TASK INSTRUCTIONS -
Nothing except the pictures should be left out when you reproduce the listing exactly.

Top of DATASET EXTRACT

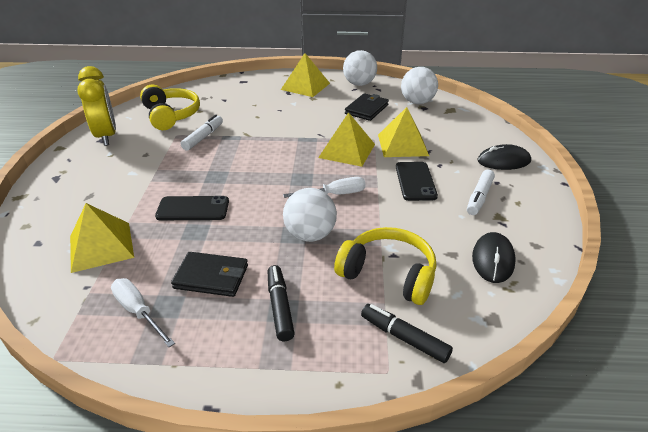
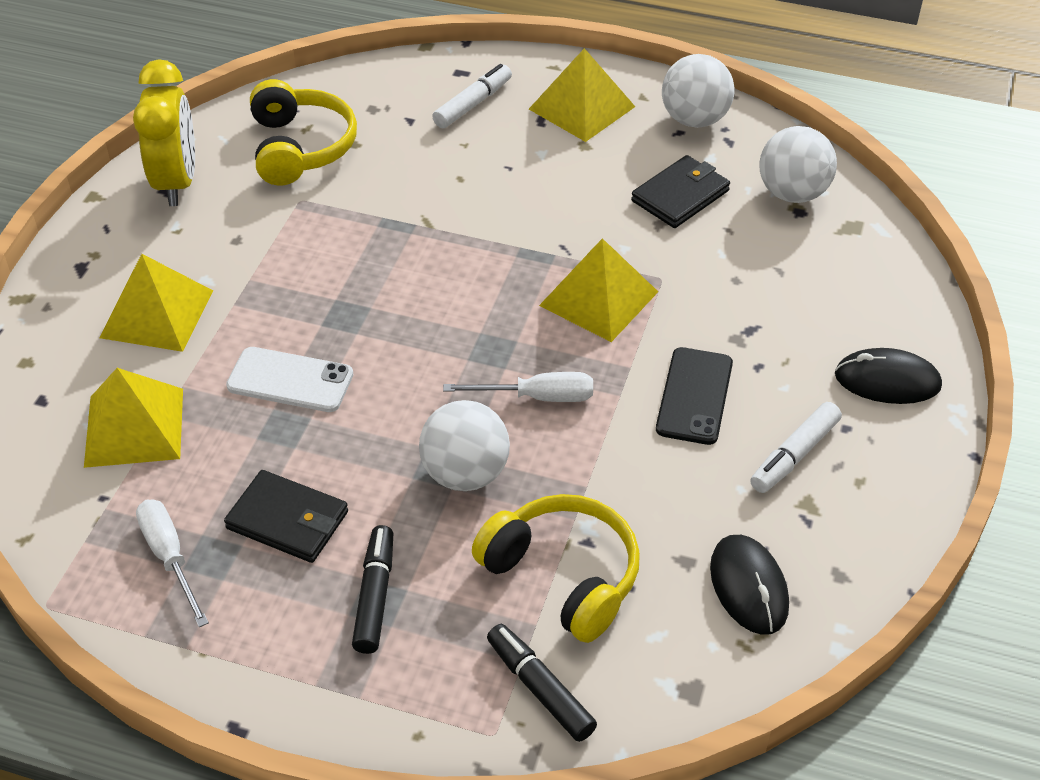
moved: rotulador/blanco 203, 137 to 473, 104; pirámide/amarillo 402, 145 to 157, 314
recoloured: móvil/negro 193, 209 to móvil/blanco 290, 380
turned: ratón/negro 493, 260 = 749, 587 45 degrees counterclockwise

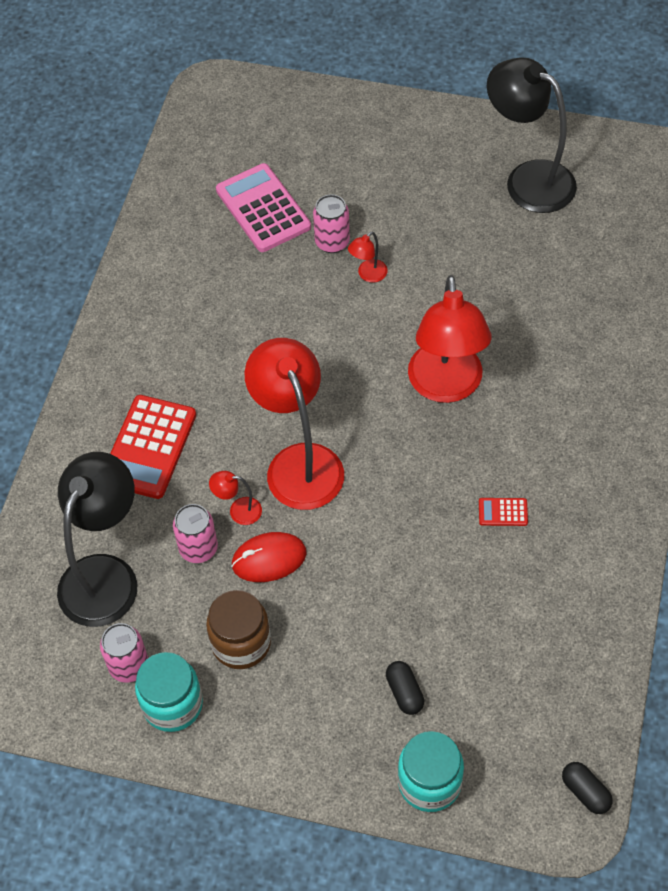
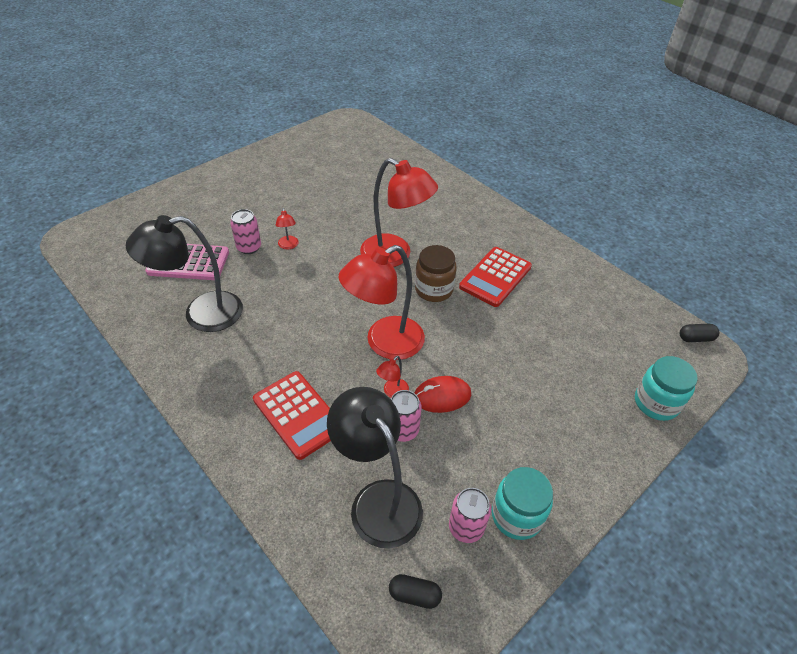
moved: tarro/marrón 241, 643 to 434, 289; cápsula/negro 404, 692 to 414, 595; lámpara/negro 528, 179 to 201, 314
turned: ratón/rojo 269, 559 = 442, 396 60 degrees clockwise; lámpara/rojo 299, 462 = 384, 343 45 degrees counterclockwise
resized: calculadora/rojo 503, 512 = 495, 277 x2.28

Bottom of DATASET EXTRACT

TASK OUTPUT -
moved: rotulador/blanco 203, 137 to 473, 104; pirámide/amarillo 402, 145 to 157, 314
recoloured: móvil/negro 193, 209 to móvil/blanco 290, 380
turned: ratón/negro 493, 260 = 749, 587 45 degrees counterclockwise

moved: tarro/marrón 241, 643 to 434, 289; cápsula/negro 404, 692 to 414, 595; lámpara/negro 528, 179 to 201, 314
turned: ratón/rojo 269, 559 = 442, 396 60 degrees clockwise; lámpara/rojo 299, 462 = 384, 343 45 degrees counterclockwise
resized: calculadora/rojo 503, 512 = 495, 277 x2.28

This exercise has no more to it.